Records from a data collection
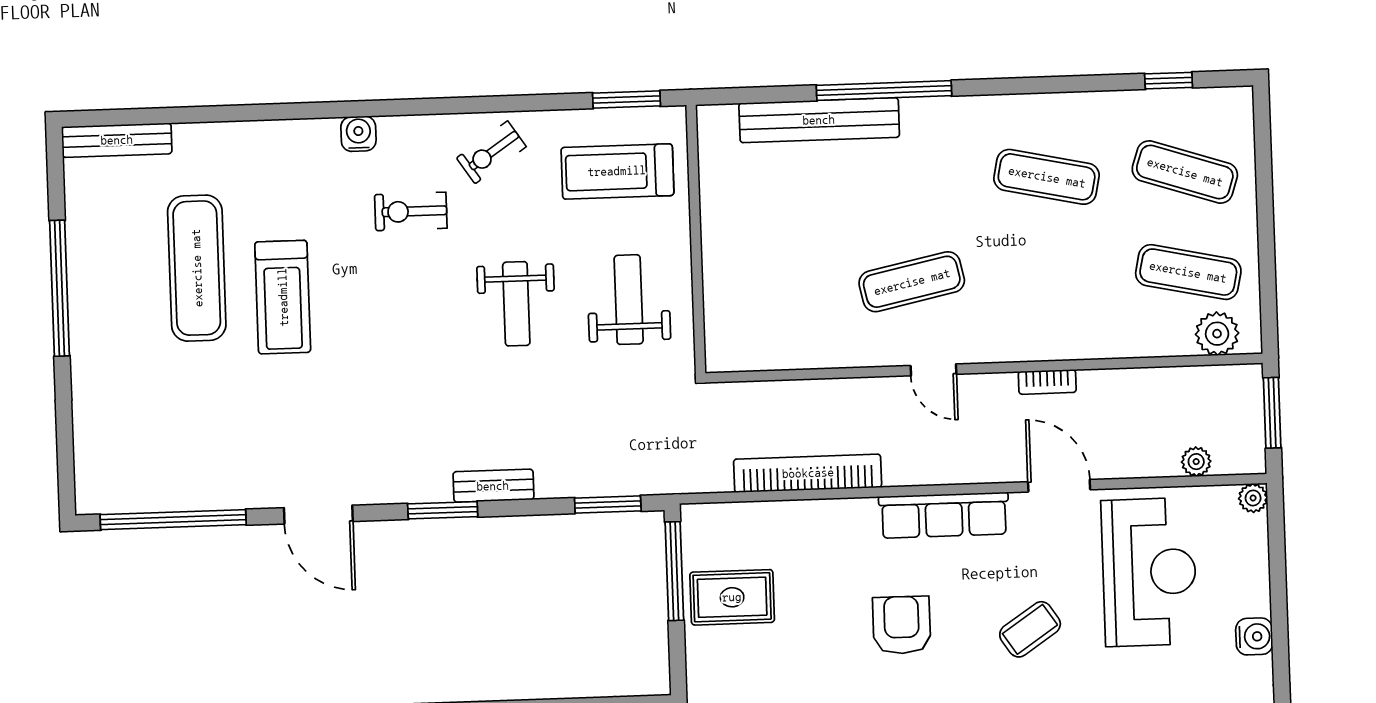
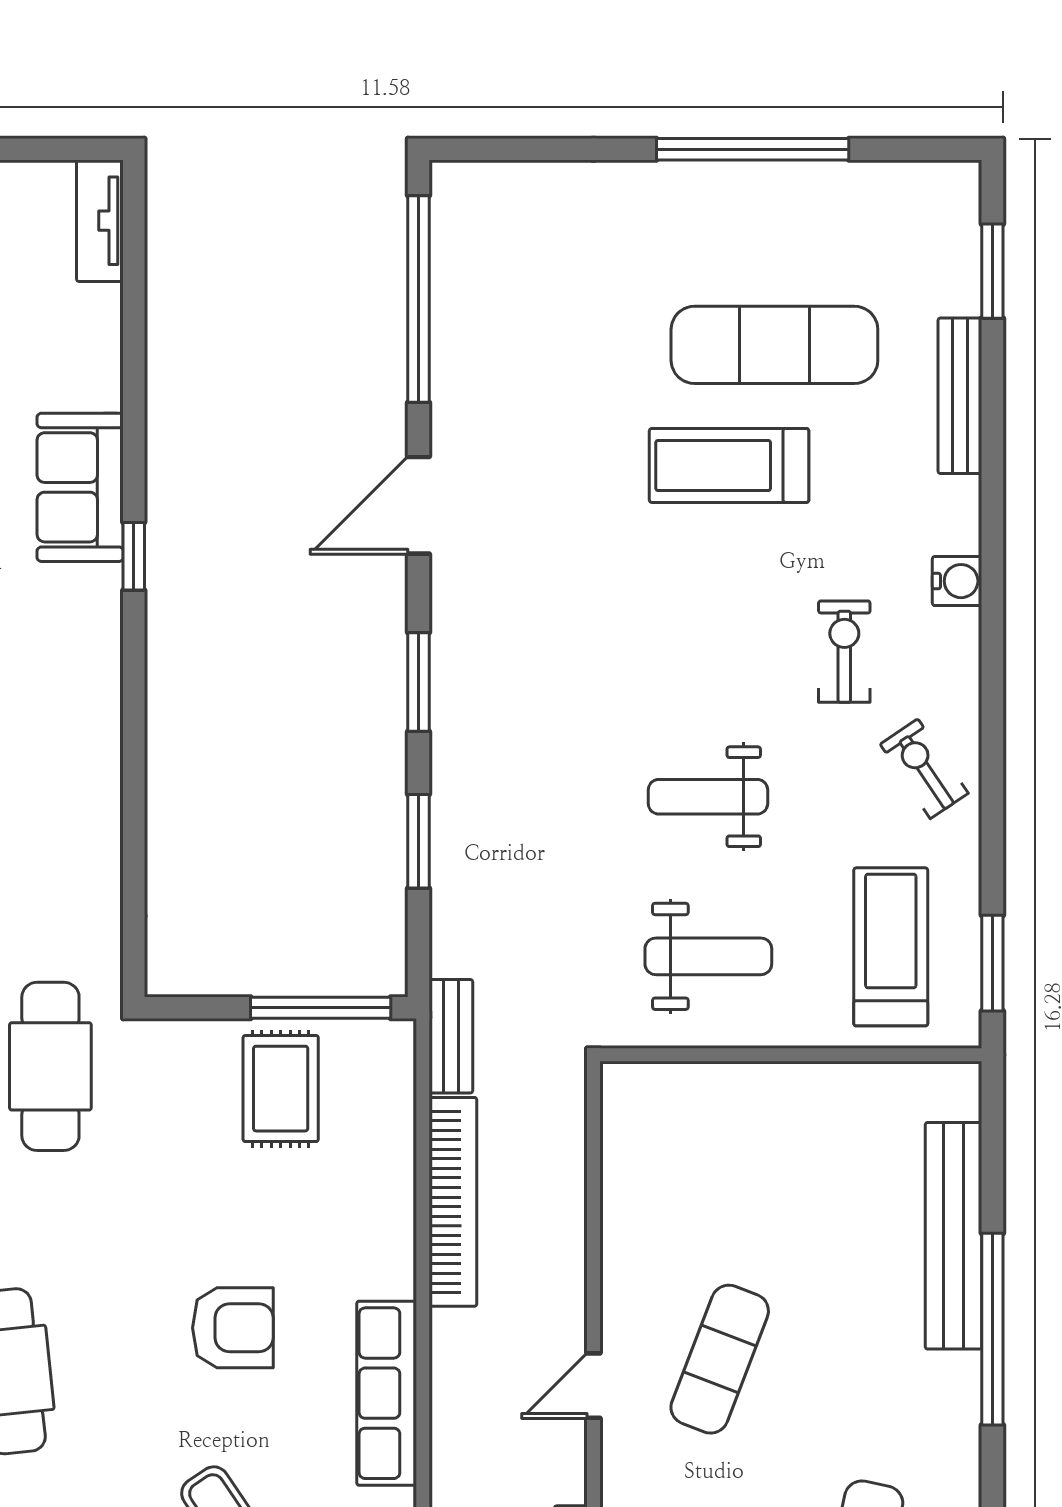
window: (140, 117) -> (992, 271), added
bench: (117, 140) -> (960, 396), moved
exercise mat: (912, 282) -> (720, 1359), turned 33
bench: (493, 486) -> (451, 1036), moved
window: (608, 504) -> (419, 841), moved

* [THE TASK]: Transcribe only what runs from the line with "bench: (493, 486) -> (451, 1036), moved" to the last line above, keeping every line exactly as written.

* [ANSWER AREA]:
bench: (493, 486) -> (451, 1036), moved
window: (608, 504) -> (419, 841), moved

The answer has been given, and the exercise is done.